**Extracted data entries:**
<<<<

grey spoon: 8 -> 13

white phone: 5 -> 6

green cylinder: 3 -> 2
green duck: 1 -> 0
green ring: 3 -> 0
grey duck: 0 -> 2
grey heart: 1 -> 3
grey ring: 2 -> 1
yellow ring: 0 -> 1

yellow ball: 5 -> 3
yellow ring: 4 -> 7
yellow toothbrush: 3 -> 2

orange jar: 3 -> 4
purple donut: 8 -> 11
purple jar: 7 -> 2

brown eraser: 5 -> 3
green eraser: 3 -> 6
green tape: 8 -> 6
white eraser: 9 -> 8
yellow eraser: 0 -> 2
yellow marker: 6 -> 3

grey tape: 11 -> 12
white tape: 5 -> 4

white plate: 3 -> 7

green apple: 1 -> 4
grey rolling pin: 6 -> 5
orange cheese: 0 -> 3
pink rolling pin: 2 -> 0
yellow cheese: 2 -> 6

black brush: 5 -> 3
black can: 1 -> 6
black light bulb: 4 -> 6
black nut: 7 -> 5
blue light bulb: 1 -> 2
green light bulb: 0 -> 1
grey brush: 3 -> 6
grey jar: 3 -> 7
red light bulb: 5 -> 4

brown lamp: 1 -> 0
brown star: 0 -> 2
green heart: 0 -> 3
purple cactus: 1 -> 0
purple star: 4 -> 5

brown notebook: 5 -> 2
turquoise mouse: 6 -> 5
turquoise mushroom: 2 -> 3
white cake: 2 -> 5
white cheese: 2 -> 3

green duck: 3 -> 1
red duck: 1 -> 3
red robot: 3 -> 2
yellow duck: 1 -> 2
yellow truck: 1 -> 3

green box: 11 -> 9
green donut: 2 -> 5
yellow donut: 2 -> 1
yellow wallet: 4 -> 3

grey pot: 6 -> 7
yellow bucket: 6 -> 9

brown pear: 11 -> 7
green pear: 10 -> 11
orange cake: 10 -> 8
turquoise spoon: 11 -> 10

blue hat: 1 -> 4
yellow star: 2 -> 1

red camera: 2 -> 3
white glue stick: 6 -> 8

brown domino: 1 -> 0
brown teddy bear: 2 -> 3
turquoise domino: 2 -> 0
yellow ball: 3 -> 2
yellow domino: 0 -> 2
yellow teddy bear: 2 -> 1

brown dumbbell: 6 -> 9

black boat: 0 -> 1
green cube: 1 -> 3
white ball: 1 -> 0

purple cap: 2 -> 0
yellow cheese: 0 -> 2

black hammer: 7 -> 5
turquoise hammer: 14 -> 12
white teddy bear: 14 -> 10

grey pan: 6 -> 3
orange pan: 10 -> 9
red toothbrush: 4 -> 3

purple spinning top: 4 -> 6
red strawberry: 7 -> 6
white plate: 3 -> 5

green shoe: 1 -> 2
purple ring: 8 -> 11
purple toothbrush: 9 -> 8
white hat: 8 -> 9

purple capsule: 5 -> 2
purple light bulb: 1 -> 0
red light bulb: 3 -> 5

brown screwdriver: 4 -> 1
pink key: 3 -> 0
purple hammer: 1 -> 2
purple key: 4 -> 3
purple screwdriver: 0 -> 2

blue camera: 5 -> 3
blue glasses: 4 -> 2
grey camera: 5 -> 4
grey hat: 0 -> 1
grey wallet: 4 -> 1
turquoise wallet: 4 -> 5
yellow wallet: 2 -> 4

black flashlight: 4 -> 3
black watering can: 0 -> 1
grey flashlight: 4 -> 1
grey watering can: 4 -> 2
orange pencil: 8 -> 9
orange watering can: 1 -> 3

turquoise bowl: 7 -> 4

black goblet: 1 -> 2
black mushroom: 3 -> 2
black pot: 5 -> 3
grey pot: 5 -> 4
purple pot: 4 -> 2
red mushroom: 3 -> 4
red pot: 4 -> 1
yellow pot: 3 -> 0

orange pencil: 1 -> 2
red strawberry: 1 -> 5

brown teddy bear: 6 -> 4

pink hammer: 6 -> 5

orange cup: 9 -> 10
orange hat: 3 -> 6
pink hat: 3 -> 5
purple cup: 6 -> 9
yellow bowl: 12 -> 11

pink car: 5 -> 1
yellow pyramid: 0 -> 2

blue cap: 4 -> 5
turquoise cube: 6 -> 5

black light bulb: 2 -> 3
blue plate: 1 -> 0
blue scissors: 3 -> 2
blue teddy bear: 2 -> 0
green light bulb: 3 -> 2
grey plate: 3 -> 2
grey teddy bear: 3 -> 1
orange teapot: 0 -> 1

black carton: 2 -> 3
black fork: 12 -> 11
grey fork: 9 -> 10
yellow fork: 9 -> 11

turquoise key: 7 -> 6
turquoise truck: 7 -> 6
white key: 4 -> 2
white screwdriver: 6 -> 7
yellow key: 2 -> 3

>>>>

For the word "donut", find every line in the data that holds it and copy that line.

**ANSWER TO THIS EXERCISE:**
purple donut: 8 -> 11
green donut: 2 -> 5
yellow donut: 2 -> 1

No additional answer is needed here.